_WHAT TO DO_. Restate the full listing word for word; images stay out of it.

_PROVIDED DATA_.
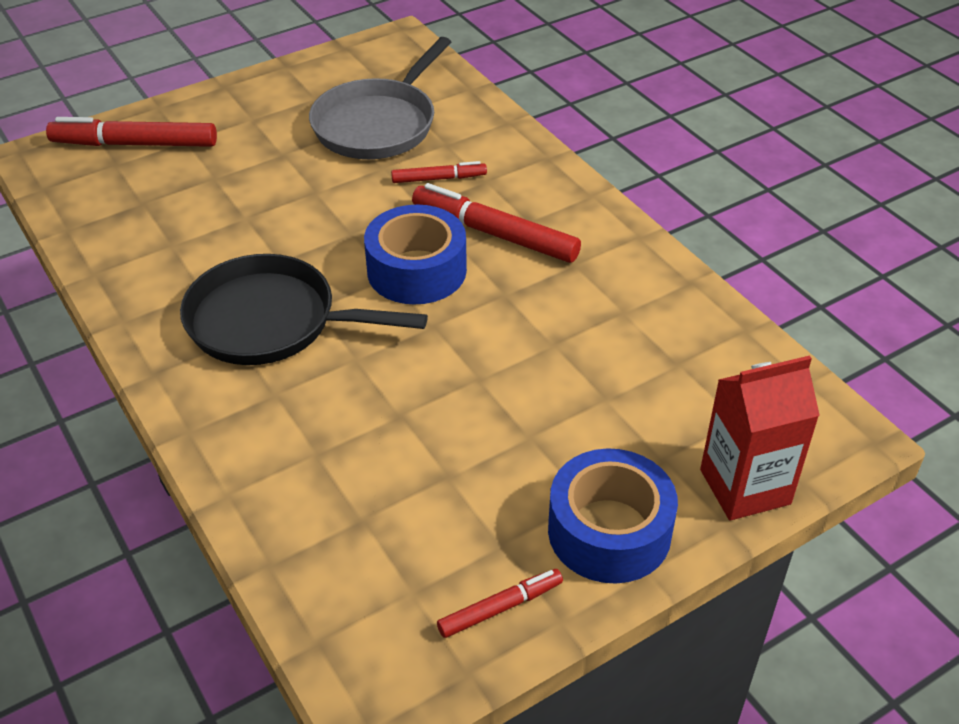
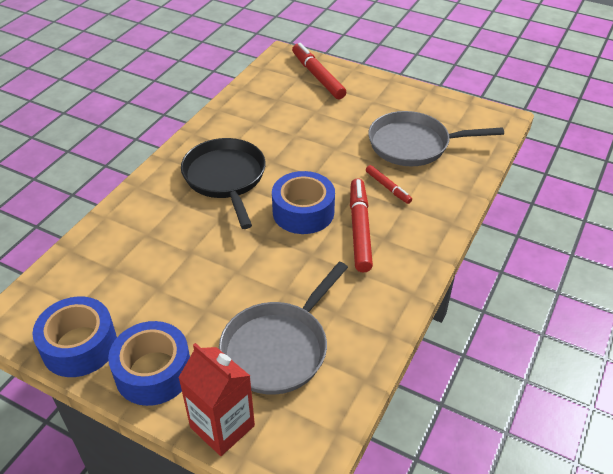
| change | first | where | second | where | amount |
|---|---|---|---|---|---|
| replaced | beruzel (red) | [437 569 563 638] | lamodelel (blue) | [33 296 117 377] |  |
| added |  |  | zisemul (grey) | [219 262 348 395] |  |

_SOLUTION_.
| change | first | where | second | where | amount |
|---|---|---|---|---|---|
| replaced | beruzel (red) | [437 569 563 638] | lamodelel (blue) | [33 296 117 377] |  |
| added |  |  | zisemul (grey) | [219 262 348 395] |  |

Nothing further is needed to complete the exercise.